* **REQUIRED WORK**
Pictures in the data should be dropped; transcribe exactly the lines from the one that has "gray pentagon: moved" through the one that has "brown circle: moved 2 px left, 1 px down".
(DATA EXTRACT begins)
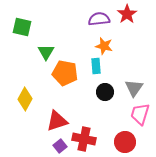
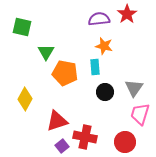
cyan rectangle: moved 1 px left, 1 px down
red cross: moved 1 px right, 2 px up
purple square: moved 2 px right
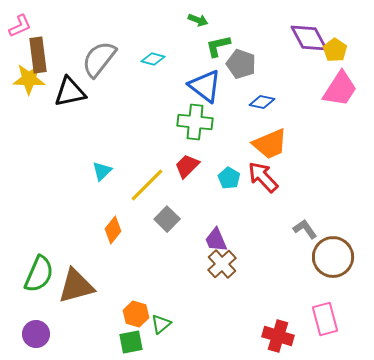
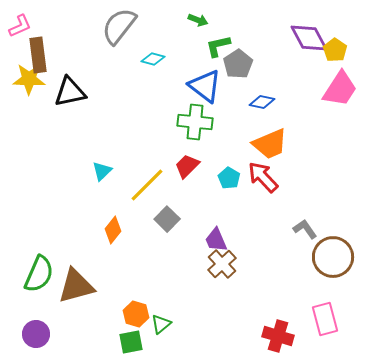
gray semicircle: moved 20 px right, 33 px up
gray pentagon: moved 3 px left; rotated 20 degrees clockwise
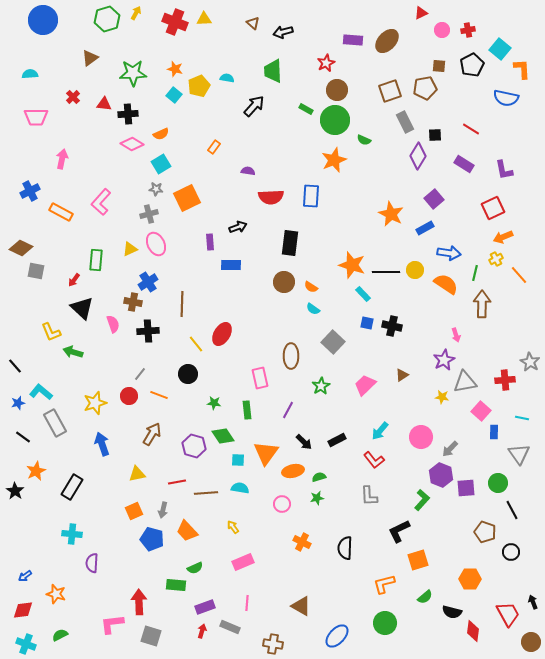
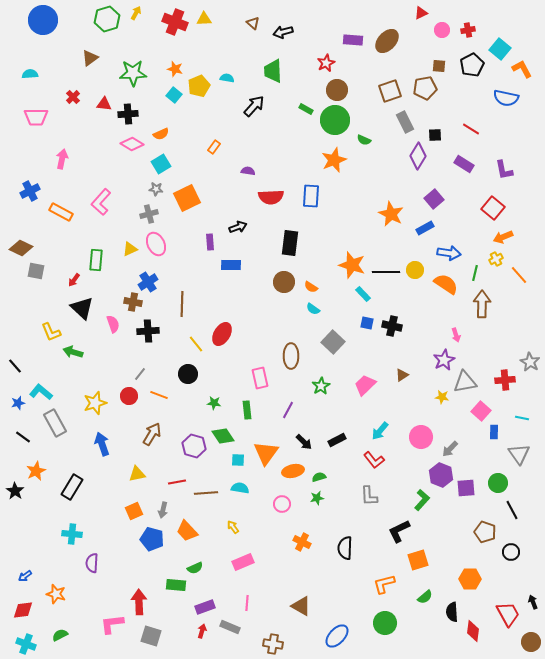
orange L-shape at (522, 69): rotated 25 degrees counterclockwise
red square at (493, 208): rotated 25 degrees counterclockwise
black semicircle at (452, 612): rotated 72 degrees clockwise
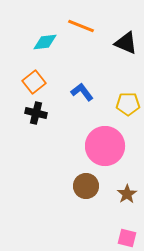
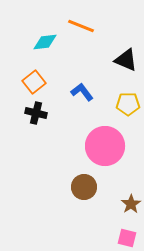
black triangle: moved 17 px down
brown circle: moved 2 px left, 1 px down
brown star: moved 4 px right, 10 px down
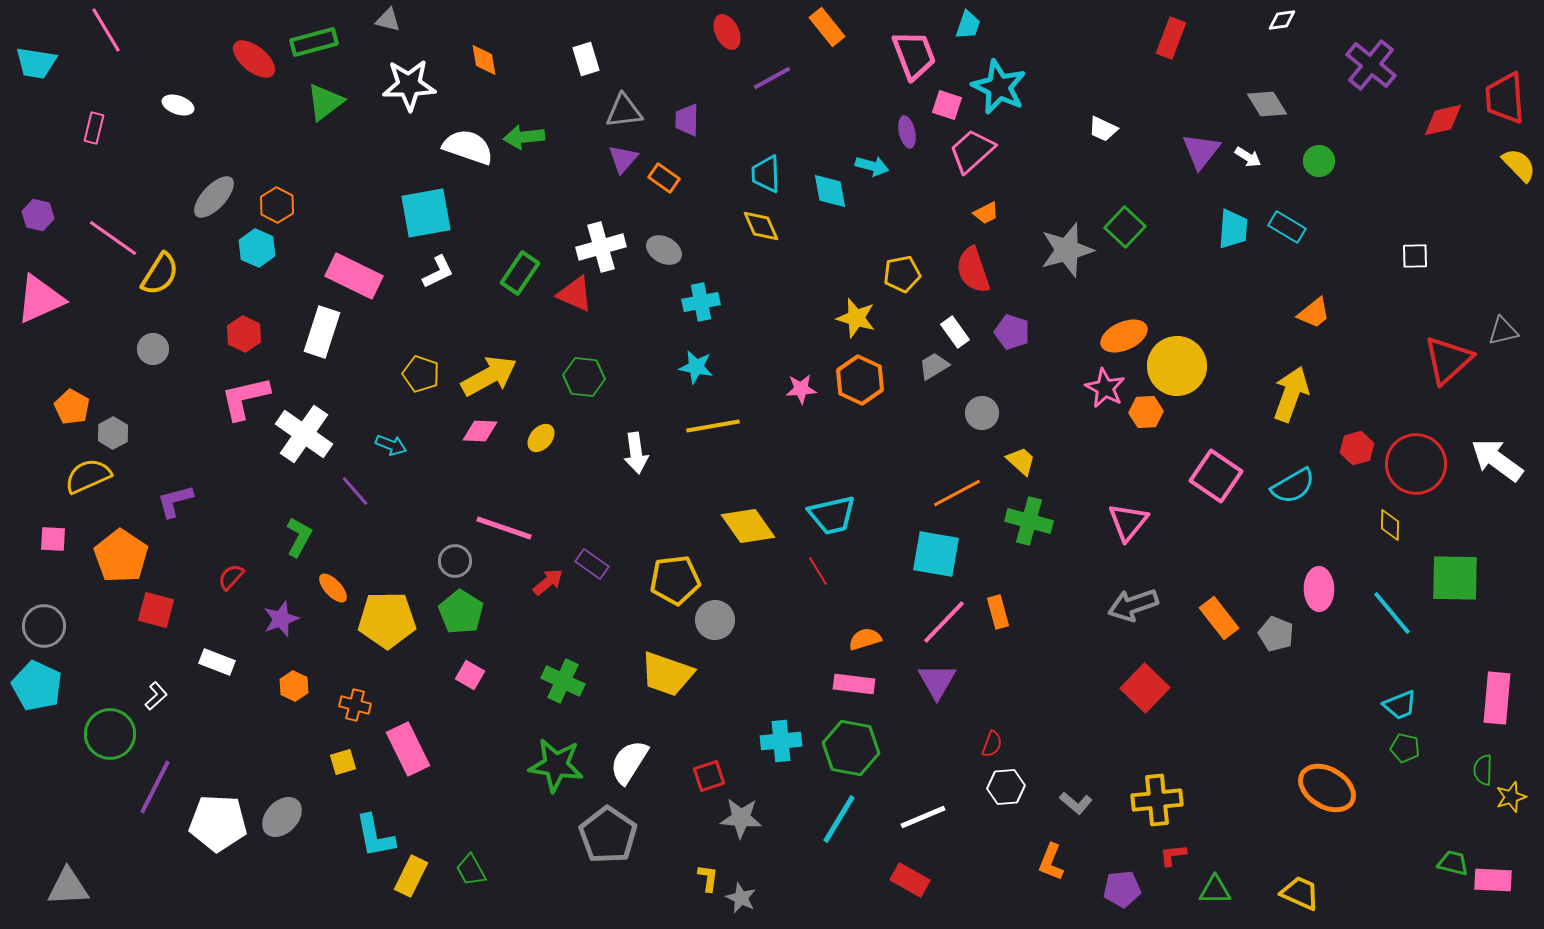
(DATA EXTRACT ends)
* **RESPONSE TO THIS TASK**
gray pentagon: moved 3 px left; rotated 20 degrees clockwise
orange L-shape at (522, 69): rotated 25 degrees counterclockwise
red square at (493, 208): rotated 25 degrees counterclockwise
black semicircle at (452, 612): rotated 72 degrees clockwise
black triangle: moved 17 px down
brown circle: moved 2 px left, 1 px down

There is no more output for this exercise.